#### SOURCE DATA
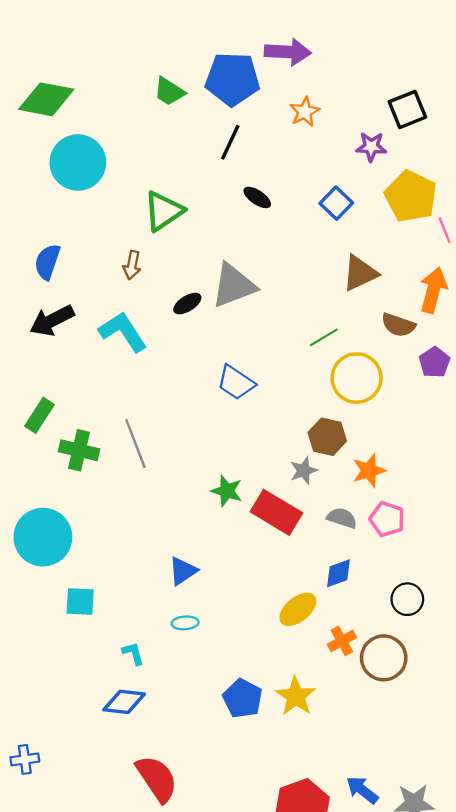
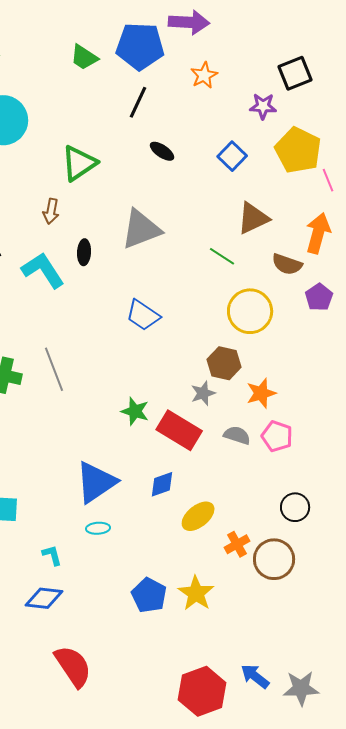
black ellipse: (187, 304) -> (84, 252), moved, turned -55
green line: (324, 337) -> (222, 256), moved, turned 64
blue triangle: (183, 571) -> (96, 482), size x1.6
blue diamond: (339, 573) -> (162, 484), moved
########
#### SOURCE DATA
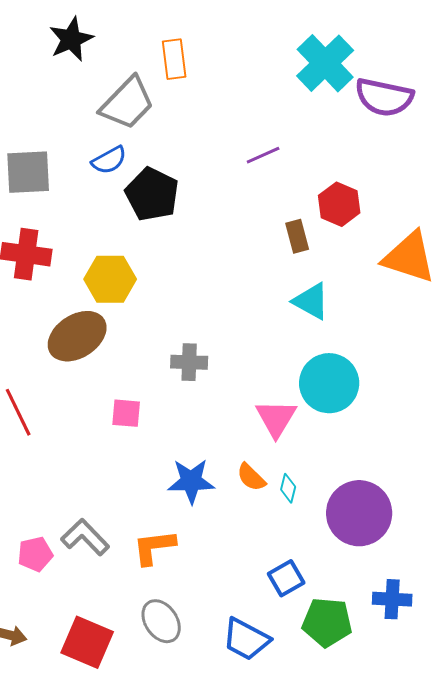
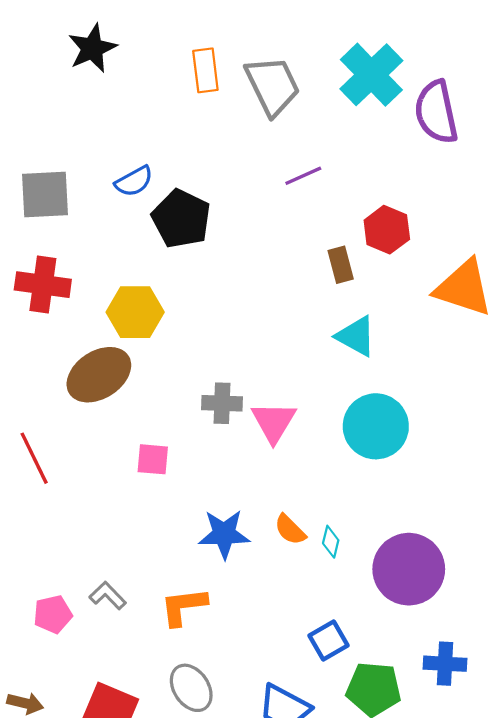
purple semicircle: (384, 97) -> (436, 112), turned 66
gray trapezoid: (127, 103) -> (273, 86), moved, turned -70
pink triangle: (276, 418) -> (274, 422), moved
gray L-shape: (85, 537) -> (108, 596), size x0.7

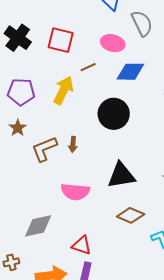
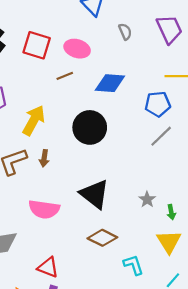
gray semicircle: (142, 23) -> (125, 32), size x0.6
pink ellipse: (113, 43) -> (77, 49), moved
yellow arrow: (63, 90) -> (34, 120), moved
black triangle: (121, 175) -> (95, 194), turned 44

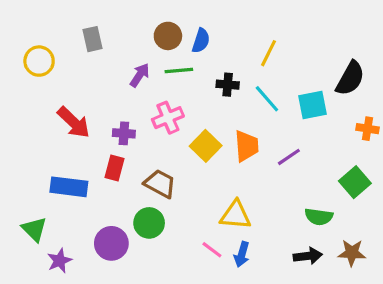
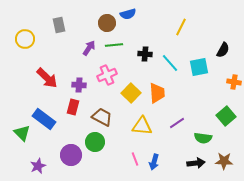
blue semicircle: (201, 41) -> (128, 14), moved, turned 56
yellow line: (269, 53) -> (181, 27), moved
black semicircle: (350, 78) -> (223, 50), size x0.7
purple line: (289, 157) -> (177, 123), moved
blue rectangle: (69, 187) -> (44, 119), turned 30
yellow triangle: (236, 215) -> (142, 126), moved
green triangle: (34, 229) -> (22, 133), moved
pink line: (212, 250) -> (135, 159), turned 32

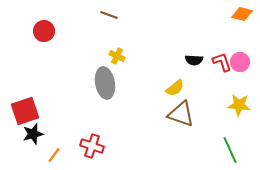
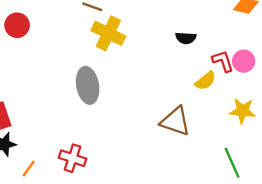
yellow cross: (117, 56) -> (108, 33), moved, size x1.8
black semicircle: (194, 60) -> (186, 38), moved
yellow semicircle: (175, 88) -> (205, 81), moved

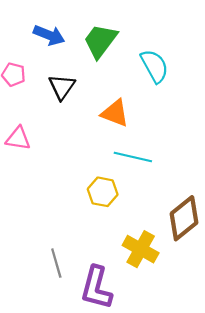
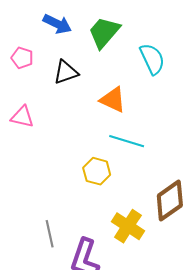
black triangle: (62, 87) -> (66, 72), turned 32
########
§ **REQUIREMENT**:
Print exactly the lines above that run from the one with "green triangle: (34, 229) -> (22, 133), moved" to the one with "yellow semicircle: (175, 88)", both included. No pictures.

§ **RESPONSE AREA**:
green triangle: (34, 229) -> (22, 133), moved
pink line: (212, 250) -> (135, 159), turned 32

yellow cross: (117, 56) -> (108, 33), moved, size x1.8
black semicircle: (194, 60) -> (186, 38), moved
yellow semicircle: (175, 88) -> (205, 81), moved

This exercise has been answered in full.